**Work instructions:**
All entries that follow are to be written out verbatim.

BEGIN Information shown

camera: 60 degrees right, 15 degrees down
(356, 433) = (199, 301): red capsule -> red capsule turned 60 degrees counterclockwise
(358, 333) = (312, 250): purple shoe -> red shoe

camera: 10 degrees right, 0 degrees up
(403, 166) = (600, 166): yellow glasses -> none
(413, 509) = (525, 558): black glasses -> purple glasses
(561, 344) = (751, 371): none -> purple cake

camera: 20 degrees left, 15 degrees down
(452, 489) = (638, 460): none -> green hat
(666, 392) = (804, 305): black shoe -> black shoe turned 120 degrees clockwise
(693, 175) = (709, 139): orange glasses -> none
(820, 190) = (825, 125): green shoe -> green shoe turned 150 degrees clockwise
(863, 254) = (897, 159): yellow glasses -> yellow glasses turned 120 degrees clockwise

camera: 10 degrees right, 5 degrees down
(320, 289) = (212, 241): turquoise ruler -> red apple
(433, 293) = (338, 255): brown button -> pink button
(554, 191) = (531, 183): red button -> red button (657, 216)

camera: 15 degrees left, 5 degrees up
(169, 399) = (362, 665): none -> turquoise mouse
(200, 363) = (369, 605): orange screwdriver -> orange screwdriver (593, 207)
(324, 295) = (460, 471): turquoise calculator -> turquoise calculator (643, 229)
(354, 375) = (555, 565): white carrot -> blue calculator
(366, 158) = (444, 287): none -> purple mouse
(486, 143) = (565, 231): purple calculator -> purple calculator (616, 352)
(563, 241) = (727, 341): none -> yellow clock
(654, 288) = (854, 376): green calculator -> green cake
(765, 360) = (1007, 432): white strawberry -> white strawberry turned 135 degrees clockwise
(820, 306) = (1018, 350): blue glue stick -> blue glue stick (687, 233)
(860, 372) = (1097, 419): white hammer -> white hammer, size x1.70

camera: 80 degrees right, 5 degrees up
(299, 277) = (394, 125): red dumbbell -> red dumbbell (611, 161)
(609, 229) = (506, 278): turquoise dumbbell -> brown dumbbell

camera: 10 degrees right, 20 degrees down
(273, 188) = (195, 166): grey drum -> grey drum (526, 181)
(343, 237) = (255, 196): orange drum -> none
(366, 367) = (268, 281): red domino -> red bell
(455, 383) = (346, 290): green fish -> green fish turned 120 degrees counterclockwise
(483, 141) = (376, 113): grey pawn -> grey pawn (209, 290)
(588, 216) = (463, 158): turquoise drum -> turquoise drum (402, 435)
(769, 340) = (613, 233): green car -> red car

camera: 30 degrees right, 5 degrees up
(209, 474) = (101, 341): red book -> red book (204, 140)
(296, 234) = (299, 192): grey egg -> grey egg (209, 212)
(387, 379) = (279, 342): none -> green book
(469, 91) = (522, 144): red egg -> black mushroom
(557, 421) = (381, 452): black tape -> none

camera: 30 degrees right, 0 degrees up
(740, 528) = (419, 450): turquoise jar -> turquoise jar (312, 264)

END Information shown

**Response:**
camera: 60 degrees right, 15 degrees down
(356, 433) = (199, 301): red capsule -> red capsule turned 60 degrees counterclockwise
(358, 333) = (312, 250): purple shoe -> red shoe

camera: 10 degrees right, 0 degrees up
(403, 166) = (600, 166): yellow glasses -> none
(413, 509) = (525, 558): black glasses -> purple glasses
(561, 344) = (751, 371): none -> purple cake

camera: 20 degrees left, 15 degrees down
(452, 489) = (638, 460): none -> green hat
(666, 392) = (804, 305): black shoe -> black shoe turned 120 degrees clockwise
(693, 175) = (709, 139): orange glasses -> none
(820, 190) = (825, 125): green shoe -> green shoe turned 150 degrees clockwise
(863, 254) = (897, 159): yellow glasses -> yellow glasses turned 120 degrees clockwise

camera: 10 degrees right, 5 degrees down
(320, 289) = (212, 241): turquoise ruler -> red apple
(433, 293) = (338, 255): brown button -> pink button
(554, 191) = (531, 183): red button -> red button (657, 216)

camera: 15 degrees left, 5 degrees up
(169, 399) = (362, 665): none -> turquoise mouse
(200, 363) = (369, 605): orange screwdriver -> orange screwdriver (593, 207)
(324, 295) = (460, 471): turquoise calculator -> turquoise calculator (643, 229)
(354, 375) = (555, 565): white carrot -> blue calculator
(366, 158) = (444, 287): none -> purple mouse
(486, 143) = (565, 231): purple calculator -> purple calculator (616, 352)
(563, 241) = (727, 341): none -> yellow clock
(654, 288) = (854, 376): green calculator -> green cake
(765, 360) = (1007, 432): white strawberry -> white strawberry turned 135 degrees clockwise
(820, 306) = (1018, 350): blue glue stick -> blue glue stick (687, 233)
(860, 372) = (1097, 419): white hammer -> white hammer, size x1.70

camera: 80 degrees right, 5 degrees up
(299, 277) = (394, 125): red dumbbell -> red dumbbell (611, 161)
(609, 229) = (506, 278): turquoise dumbbell -> brown dumbbell

camera: 10 degrees right, 20 degrees down
(273, 188) = (195, 166): grey drum -> grey drum (526, 181)
(343, 237) = (255, 196): orange drum -> none
(366, 367) = (268, 281): red domino -> red bell
(455, 383) = (346, 290): green fish -> green fish turned 120 degrees counterclockwise
(483, 141) = (376, 113): grey pawn -> grey pawn (209, 290)
(588, 216) = (463, 158): turquoise drum -> turquoise drum (402, 435)
(769, 340) = (613, 233): green car -> red car

camera: 30 degrees right, 5 degrees up
(209, 474) = (101, 341): red book -> red book (204, 140)
(296, 234) = (299, 192): grey egg -> grey egg (209, 212)
(387, 379) = (279, 342): none -> green book
(469, 91) = (522, 144): red egg -> black mushroom
(557, 421) = (381, 452): black tape -> none

camera: 30 degrees right, 0 degrees up
(740, 528) = (419, 450): turquoise jar -> turquoise jar (312, 264)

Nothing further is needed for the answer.